__Directions for this task__: Beneath this task are records; print exactly the stretch of them from the line with "purple line: rotated 40 degrees clockwise" through the line with "brown square: moved 7 px right", both ends included.

Start of Block

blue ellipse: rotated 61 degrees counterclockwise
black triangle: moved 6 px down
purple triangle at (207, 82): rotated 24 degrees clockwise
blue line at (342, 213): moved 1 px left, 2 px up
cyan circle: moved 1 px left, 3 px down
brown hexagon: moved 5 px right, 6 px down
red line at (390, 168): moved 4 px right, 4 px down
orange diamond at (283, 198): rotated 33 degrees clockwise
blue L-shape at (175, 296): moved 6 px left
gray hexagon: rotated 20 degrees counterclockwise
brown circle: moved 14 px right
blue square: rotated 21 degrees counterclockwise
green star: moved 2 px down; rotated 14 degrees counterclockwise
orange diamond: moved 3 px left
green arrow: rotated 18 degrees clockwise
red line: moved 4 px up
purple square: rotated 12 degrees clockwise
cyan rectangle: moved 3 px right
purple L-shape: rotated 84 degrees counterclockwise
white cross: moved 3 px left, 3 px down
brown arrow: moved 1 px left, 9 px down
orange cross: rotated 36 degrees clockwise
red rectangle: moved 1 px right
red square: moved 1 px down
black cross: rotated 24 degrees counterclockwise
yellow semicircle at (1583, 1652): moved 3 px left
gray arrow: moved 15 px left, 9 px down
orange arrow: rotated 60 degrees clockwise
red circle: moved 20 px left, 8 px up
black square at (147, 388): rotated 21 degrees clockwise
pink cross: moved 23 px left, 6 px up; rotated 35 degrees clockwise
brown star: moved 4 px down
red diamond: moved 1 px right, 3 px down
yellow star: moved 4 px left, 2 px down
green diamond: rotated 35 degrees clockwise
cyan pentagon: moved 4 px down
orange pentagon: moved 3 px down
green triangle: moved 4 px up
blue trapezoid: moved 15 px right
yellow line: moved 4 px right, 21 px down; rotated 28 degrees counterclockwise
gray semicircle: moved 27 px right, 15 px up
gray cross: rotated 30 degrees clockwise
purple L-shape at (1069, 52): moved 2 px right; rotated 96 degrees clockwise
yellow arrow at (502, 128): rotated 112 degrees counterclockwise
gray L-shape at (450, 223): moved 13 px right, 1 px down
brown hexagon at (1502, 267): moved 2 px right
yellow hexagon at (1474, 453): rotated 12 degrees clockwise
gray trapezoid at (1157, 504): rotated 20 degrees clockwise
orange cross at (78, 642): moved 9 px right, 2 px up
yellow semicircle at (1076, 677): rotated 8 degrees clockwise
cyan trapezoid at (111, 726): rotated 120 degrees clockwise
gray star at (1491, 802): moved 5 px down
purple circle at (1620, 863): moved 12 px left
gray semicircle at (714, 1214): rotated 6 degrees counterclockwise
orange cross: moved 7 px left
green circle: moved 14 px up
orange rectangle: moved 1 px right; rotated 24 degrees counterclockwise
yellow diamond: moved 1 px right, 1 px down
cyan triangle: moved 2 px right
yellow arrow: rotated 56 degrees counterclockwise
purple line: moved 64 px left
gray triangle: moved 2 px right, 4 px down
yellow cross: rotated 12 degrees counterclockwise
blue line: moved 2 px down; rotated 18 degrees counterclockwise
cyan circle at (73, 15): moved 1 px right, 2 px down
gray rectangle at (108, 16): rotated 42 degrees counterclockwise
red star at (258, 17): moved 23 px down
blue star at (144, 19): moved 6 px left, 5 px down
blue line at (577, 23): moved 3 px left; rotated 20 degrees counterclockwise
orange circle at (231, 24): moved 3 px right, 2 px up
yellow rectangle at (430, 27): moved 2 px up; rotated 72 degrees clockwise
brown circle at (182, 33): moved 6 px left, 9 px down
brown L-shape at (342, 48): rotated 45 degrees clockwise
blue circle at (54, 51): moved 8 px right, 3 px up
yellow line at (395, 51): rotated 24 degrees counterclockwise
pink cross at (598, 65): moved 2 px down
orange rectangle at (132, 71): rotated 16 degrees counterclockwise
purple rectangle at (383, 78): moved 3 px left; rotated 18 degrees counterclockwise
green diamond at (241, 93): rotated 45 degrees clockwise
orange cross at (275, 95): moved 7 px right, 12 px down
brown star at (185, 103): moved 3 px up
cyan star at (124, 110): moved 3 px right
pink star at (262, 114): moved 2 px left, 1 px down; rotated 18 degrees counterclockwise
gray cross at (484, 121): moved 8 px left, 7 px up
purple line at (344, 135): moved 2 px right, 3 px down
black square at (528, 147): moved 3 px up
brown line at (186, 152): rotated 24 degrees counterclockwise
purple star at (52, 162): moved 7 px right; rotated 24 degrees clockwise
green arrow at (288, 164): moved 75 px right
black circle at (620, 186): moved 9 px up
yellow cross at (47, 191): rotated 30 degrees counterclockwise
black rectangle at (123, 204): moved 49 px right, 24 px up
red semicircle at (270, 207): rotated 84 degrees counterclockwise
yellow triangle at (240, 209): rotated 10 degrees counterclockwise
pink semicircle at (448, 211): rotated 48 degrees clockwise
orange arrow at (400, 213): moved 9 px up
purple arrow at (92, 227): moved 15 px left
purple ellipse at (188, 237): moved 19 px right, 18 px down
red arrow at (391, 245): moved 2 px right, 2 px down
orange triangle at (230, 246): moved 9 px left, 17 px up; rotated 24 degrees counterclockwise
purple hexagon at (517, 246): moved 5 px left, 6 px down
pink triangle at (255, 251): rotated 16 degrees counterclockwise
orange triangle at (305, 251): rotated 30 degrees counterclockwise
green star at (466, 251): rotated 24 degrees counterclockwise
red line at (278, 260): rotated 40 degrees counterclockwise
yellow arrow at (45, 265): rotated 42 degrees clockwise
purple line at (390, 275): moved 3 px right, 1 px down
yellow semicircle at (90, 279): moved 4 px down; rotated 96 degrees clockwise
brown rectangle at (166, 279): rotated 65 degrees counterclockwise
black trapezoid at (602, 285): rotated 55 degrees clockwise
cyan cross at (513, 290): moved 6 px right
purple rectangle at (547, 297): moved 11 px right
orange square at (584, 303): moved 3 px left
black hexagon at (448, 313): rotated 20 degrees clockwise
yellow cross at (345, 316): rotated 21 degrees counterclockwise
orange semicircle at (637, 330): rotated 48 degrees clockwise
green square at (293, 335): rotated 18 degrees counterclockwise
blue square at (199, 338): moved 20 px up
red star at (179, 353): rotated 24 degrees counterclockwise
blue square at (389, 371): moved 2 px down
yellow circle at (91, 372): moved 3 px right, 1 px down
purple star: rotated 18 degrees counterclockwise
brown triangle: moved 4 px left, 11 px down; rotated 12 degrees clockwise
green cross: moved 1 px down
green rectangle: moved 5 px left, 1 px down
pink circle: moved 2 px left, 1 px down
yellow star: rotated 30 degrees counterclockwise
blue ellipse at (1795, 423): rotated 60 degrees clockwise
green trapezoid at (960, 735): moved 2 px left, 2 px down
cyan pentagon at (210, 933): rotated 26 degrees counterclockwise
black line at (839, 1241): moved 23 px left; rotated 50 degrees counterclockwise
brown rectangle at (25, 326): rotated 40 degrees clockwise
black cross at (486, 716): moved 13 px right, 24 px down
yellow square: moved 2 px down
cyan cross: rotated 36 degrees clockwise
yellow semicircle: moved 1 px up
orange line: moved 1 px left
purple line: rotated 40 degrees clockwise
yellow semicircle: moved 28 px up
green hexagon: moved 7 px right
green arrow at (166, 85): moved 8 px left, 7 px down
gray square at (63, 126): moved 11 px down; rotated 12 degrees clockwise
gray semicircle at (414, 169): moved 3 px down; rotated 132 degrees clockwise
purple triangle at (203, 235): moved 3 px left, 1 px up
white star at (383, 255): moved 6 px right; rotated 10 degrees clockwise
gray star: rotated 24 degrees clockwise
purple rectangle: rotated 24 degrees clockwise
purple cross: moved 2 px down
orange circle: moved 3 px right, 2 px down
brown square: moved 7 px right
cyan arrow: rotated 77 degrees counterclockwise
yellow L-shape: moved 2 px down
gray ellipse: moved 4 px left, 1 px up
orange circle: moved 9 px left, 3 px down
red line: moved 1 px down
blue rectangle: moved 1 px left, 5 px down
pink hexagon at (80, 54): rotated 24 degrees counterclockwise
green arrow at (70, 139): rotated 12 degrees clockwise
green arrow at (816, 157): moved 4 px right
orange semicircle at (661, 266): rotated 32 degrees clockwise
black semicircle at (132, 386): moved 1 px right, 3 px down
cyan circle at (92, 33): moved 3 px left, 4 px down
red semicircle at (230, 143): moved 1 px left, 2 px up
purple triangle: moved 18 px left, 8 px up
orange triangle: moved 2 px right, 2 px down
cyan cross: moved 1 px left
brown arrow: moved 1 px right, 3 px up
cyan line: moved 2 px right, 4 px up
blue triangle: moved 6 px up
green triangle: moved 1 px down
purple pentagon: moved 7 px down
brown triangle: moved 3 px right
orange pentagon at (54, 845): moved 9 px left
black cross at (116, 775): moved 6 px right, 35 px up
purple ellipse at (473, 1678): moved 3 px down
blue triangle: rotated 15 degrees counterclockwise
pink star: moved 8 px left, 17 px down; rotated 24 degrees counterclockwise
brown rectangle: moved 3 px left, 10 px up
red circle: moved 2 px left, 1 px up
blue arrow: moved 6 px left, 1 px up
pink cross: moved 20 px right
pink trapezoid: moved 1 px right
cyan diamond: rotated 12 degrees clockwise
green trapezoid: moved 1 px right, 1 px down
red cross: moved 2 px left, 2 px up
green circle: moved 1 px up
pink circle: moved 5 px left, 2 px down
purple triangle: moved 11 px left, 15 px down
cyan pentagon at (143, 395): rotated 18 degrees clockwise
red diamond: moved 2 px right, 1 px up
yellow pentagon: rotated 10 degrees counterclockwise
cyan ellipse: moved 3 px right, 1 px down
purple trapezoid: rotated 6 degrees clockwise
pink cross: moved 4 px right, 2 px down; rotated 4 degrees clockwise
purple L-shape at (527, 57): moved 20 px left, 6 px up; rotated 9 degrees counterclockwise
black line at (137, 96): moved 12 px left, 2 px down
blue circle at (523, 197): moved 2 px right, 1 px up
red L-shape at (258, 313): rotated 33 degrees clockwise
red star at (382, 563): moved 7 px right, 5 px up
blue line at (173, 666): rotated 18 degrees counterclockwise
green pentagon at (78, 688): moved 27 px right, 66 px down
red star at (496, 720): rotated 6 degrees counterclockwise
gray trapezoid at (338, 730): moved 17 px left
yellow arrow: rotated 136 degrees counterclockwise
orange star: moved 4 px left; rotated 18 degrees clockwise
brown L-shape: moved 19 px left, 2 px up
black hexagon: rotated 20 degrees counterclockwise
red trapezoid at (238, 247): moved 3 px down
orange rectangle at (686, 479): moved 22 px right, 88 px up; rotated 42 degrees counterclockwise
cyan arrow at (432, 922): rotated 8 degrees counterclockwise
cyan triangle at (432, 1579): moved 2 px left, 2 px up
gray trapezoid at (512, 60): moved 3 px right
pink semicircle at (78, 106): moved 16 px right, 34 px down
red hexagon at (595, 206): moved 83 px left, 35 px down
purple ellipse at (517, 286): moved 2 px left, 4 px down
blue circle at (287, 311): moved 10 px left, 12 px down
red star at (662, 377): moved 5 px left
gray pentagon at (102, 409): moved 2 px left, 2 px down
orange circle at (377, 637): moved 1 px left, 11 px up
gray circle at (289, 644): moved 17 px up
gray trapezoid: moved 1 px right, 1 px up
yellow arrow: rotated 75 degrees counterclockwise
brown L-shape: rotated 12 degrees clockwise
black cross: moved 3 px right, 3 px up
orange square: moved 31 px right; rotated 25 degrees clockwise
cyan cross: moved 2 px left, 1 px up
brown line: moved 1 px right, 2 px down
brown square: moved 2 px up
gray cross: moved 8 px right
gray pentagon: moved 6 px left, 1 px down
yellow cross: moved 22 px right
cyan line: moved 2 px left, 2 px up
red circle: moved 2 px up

End of Block

__Reply to the exercise__:
purple line: rotated 40 degrees clockwise
yellow semicircle: moved 28 px up
green hexagon: moved 7 px right
green arrow at (166, 85): moved 8 px left, 7 px down
gray square at (63, 126): moved 11 px down; rotated 12 degrees clockwise
gray semicircle at (414, 169): moved 3 px down; rotated 132 degrees clockwise
purple triangle at (203, 235): moved 3 px left, 1 px up
white star at (383, 255): moved 6 px right; rotated 10 degrees clockwise
gray star: rotated 24 degrees clockwise
purple rectangle: rotated 24 degrees clockwise
purple cross: moved 2 px down
orange circle: moved 3 px right, 2 px down
brown square: moved 7 px right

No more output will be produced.